## YOUR INSTRUCTIONS
Each line below from the one containing "IC1: EL817 -> TLP281" through the one containing "R5: 56k (+3V3, GND) -> 56k (GND, N1)" should be output exactly as it stands, and no other line should appear.

[[ THE INPUT open ]]

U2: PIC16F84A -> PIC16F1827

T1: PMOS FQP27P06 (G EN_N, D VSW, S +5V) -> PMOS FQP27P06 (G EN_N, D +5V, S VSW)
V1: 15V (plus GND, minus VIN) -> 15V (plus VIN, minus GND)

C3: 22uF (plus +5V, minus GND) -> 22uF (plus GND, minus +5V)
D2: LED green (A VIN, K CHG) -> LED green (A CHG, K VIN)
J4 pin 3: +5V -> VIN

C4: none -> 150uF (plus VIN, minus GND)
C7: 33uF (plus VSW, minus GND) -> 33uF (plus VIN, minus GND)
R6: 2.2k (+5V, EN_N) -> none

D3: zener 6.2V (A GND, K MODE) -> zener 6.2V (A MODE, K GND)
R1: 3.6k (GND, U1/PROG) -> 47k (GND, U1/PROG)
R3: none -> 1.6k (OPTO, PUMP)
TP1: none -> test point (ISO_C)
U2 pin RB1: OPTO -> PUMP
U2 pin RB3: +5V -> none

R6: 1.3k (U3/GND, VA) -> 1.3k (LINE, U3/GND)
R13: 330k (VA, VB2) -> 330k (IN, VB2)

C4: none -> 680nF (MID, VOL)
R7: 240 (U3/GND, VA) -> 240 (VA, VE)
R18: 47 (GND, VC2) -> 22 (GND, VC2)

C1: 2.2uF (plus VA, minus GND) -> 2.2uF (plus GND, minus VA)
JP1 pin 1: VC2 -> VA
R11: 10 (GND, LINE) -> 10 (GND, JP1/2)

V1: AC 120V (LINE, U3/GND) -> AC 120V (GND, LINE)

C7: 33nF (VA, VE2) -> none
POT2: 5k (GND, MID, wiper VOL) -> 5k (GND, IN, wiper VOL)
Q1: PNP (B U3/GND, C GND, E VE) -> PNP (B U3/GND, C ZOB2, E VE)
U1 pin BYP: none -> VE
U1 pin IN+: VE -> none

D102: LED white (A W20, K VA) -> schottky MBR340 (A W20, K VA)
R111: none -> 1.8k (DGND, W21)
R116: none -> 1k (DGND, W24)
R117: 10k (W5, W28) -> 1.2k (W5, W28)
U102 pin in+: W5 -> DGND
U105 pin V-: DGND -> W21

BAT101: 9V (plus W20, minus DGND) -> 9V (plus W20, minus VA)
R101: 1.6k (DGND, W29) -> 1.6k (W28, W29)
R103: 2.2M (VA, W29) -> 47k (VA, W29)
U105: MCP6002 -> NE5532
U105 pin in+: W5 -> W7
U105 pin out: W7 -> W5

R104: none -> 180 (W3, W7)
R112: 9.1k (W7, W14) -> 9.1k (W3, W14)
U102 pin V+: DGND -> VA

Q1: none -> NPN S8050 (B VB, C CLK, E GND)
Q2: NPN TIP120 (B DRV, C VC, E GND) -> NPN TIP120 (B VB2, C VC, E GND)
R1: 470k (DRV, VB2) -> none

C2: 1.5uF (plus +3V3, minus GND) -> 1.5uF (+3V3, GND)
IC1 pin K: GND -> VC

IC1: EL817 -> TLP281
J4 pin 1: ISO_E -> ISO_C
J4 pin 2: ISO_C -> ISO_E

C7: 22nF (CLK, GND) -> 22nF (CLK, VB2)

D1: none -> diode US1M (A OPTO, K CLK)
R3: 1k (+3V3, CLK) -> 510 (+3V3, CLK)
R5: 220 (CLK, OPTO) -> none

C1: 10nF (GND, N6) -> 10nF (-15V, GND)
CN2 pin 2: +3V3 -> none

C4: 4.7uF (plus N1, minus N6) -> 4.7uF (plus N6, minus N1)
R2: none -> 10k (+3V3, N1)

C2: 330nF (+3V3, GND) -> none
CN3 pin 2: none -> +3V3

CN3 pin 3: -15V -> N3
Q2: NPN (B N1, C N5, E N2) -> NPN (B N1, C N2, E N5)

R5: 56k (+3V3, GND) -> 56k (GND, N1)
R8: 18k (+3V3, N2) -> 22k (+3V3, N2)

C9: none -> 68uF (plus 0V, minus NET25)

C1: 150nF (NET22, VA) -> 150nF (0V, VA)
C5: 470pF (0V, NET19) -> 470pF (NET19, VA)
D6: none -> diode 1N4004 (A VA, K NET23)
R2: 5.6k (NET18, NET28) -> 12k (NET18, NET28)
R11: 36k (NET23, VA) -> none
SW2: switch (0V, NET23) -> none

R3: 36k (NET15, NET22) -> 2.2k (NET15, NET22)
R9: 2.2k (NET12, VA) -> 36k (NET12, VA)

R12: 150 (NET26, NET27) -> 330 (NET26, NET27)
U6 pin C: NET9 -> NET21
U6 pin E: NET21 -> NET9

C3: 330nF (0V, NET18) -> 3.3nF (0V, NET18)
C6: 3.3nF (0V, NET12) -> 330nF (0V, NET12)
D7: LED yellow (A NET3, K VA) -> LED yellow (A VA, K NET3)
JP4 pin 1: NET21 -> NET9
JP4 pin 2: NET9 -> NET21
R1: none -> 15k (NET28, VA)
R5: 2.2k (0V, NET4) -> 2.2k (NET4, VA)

[[ THE INPUT closed ]]

## EXERCISE OUTPUT
IC1: EL817 -> TLP281
J4 pin 1: ISO_E -> ISO_C
J4 pin 2: ISO_C -> ISO_E

C7: 22nF (CLK, GND) -> 22nF (CLK, VB2)

D1: none -> diode US1M (A OPTO, K CLK)
R3: 1k (+3V3, CLK) -> 510 (+3V3, CLK)
R5: 220 (CLK, OPTO) -> none

C1: 10nF (GND, N6) -> 10nF (-15V, GND)
CN2 pin 2: +3V3 -> none

C4: 4.7uF (plus N1, minus N6) -> 4.7uF (plus N6, minus N1)
R2: none -> 10k (+3V3, N1)

C2: 330nF (+3V3, GND) -> none
CN3 pin 2: none -> +3V3

CN3 pin 3: -15V -> N3
Q2: NPN (B N1, C N5, E N2) -> NPN (B N1, C N2, E N5)

R5: 56k (+3V3, GND) -> 56k (GND, N1)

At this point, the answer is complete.